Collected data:
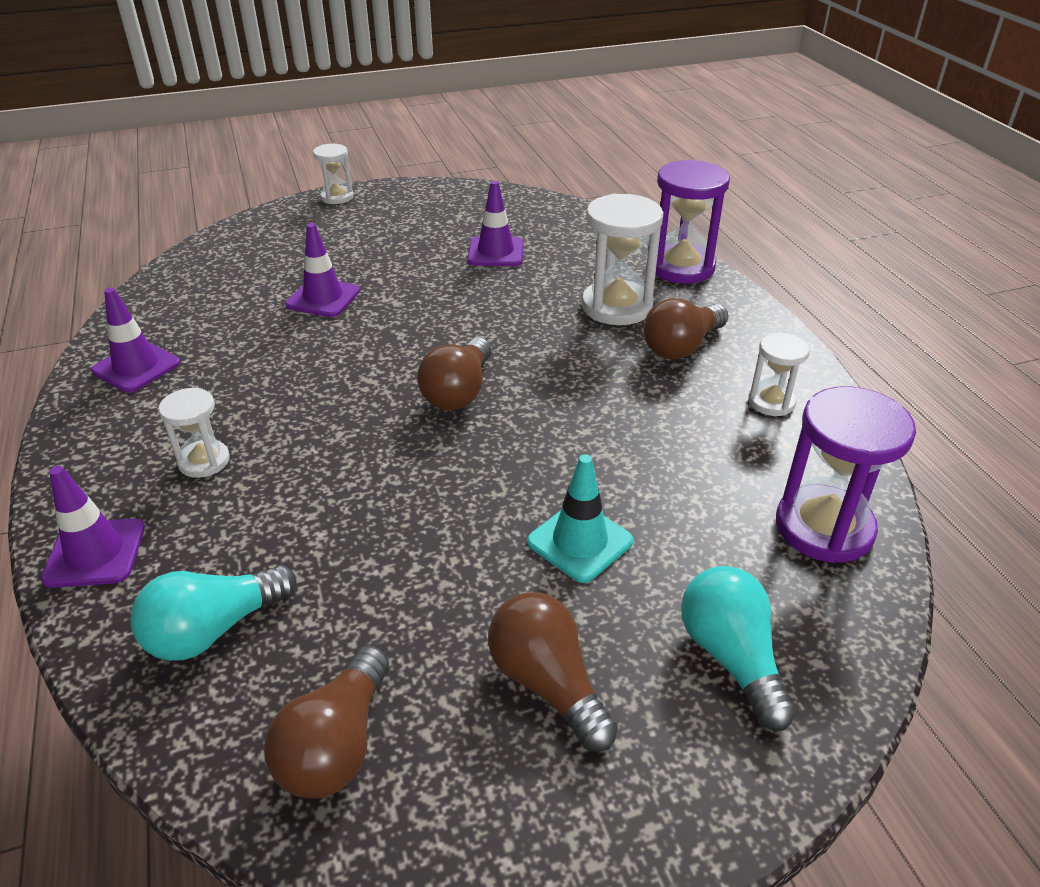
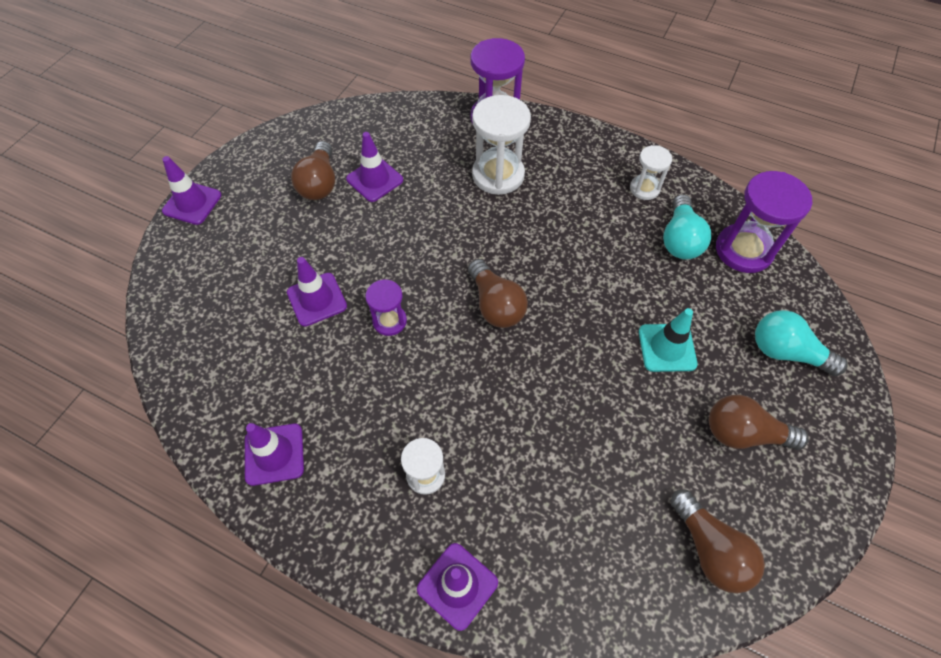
camera: 45 degrees left, 20 degrees up
(214, 629) = (582, 557): turquoise light bulb -> turquoise light bulb (680, 239)
(337, 197) = (192, 203): white hourglass -> purple traffic cone
(352, 345) = (389, 321): none -> purple hourglass
(682, 346) = (564, 181): brown light bulb -> brown light bulb (319, 183)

» Aim of the task: Reproduce the records above word for word, without the images.

» The completed task:
camera: 45 degrees left, 20 degrees up
(214, 629) = (582, 557): turquoise light bulb -> turquoise light bulb (680, 239)
(337, 197) = (192, 203): white hourglass -> purple traffic cone
(352, 345) = (389, 321): none -> purple hourglass
(682, 346) = (564, 181): brown light bulb -> brown light bulb (319, 183)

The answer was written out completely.